§ Data for review
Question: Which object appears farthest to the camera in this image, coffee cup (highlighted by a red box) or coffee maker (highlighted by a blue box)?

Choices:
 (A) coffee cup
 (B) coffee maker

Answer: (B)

§ Exercise goal
Arrange the data above as a Markdown table with a column named Row for the row number and a column named Text for each line, leaving out blank lines.

§ Answer to this problem
| Row | Text |
|---|---|
| 1 | Question: Which object appears farthest to the camera in this image, coffee cup (highlighted by a red box) or coffee maker (highlighted by a blue box)? |
| 2 | Choices: |
| 3 |  (A) coffee cup |
| 4 |  (B) coffee maker |
| 5 | Answer: (B) |